§ **To be done**
Reproduce the material below, changing each occurrence of "Image resolution" to "Image dimensions" and leaving every other part as it is.

Element and text position data:
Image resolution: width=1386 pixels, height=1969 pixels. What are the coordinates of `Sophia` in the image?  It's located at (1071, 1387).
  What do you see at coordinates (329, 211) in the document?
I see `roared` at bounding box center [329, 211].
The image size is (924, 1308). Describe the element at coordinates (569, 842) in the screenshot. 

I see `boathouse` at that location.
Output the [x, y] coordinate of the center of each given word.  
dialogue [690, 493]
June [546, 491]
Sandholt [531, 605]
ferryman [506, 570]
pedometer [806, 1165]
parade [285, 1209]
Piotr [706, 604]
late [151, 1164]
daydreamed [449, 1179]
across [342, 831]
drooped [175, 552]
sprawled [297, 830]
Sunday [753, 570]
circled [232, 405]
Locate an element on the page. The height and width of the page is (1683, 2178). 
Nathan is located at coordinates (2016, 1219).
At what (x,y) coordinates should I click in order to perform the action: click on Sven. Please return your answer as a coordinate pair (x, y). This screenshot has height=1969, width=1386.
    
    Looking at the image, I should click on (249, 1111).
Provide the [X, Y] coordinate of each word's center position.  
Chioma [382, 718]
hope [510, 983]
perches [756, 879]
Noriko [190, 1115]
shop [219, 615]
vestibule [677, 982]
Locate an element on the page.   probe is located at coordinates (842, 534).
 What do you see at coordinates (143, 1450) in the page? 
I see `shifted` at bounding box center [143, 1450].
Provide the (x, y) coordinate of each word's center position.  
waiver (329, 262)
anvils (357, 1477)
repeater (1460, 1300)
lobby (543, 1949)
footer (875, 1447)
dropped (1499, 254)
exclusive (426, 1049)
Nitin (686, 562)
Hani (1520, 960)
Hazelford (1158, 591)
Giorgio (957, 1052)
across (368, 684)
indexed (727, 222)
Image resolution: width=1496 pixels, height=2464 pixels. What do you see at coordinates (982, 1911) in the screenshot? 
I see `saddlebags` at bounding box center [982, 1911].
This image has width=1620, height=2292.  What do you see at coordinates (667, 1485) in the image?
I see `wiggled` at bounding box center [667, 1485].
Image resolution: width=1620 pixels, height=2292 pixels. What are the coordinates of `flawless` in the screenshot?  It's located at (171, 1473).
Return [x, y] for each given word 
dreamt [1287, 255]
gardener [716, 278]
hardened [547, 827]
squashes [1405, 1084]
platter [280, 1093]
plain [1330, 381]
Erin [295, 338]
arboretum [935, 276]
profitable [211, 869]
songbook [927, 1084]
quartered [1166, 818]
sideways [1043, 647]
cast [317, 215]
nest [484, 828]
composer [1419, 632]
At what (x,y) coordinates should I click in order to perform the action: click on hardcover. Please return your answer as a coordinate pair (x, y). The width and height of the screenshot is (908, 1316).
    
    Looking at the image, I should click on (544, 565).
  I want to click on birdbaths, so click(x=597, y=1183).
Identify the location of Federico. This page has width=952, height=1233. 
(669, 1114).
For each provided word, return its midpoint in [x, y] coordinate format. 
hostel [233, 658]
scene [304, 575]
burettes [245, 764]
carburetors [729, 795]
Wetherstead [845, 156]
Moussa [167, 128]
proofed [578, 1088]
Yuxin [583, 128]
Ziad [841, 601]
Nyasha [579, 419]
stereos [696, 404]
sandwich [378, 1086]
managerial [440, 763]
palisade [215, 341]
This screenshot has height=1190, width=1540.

§ **Correct output**
Image dimensions: width=1386 pixels, height=1969 pixels. What are the coordinates of `Sophia` in the image?  It's located at (1071, 1387).
  What do you see at coordinates (329, 211) in the document?
I see `roared` at bounding box center [329, 211].
The image size is (924, 1308). Describe the element at coordinates (569, 842) in the screenshot. 

I see `boathouse` at that location.
Output the [x, y] coordinate of the center of each given word.  
dialogue [690, 493]
June [546, 491]
Sandholt [531, 605]
ferryman [506, 570]
pedometer [806, 1165]
parade [285, 1209]
Piotr [706, 604]
late [151, 1164]
daydreamed [449, 1179]
across [342, 831]
drooped [175, 552]
sprawled [297, 830]
Sunday [753, 570]
circled [232, 405]
Locate an element on the page. The height and width of the page is (1683, 2178). 
Nathan is located at coordinates (2016, 1219).
At what (x,y) coordinates should I click in order to perform the action: click on Sven. Please return your answer as a coordinate pair (x, y). This screenshot has height=1969, width=1386.
    
    Looking at the image, I should click on (249, 1111).
Provide the [X, Y] coordinate of each word's center position.  
Chioma [382, 718]
hope [510, 983]
perches [756, 879]
Noriko [190, 1115]
shop [219, 615]
vestibule [677, 982]
Locate an element on the page.   probe is located at coordinates (842, 534).
 What do you see at coordinates (143, 1450) in the page? 
I see `shifted` at bounding box center [143, 1450].
Provide the (x, y) coordinate of each word's center position.  
waiver (329, 262)
anvils (357, 1477)
repeater (1460, 1300)
lobby (543, 1949)
footer (875, 1447)
dropped (1499, 254)
exclusive (426, 1049)
Nitin (686, 562)
Hani (1520, 960)
Hazelford (1158, 591)
Giorgio (957, 1052)
across (368, 684)
indexed (727, 222)
Image dimensions: width=1496 pixels, height=2464 pixels. What do you see at coordinates (982, 1911) in the screenshot? 
I see `saddlebags` at bounding box center [982, 1911].
This image has width=1620, height=2292.  What do you see at coordinates (667, 1485) in the image?
I see `wiggled` at bounding box center [667, 1485].
Image dimensions: width=1620 pixels, height=2292 pixels. What are the coordinates of `flawless` in the screenshot?  It's located at (171, 1473).
Return [x, y] for each given word 
dreamt [1287, 255]
gardener [716, 278]
hardened [547, 827]
squashes [1405, 1084]
platter [280, 1093]
plain [1330, 381]
Erin [295, 338]
arboretum [935, 276]
profitable [211, 869]
songbook [927, 1084]
quartered [1166, 818]
sideways [1043, 647]
cast [317, 215]
nest [484, 828]
composer [1419, 632]
At what (x,y) coordinates should I click in order to perform the action: click on hardcover. Please return your answer as a coordinate pair (x, y). The width and height of the screenshot is (908, 1316).
    
    Looking at the image, I should click on (544, 565).
  I want to click on birdbaths, so click(x=597, y=1183).
Identify the location of Federico. This page has width=952, height=1233. 
(669, 1114).
For each provided word, return its midpoint in [x, y] coordinate format. 
hostel [233, 658]
scene [304, 575]
burettes [245, 764]
carburetors [729, 795]
Wetherstead [845, 156]
Moussa [167, 128]
proofed [578, 1088]
Yuxin [583, 128]
Ziad [841, 601]
Nyasha [579, 419]
stereos [696, 404]
sandwich [378, 1086]
managerial [440, 763]
palisade [215, 341]
This screenshot has height=1190, width=1540.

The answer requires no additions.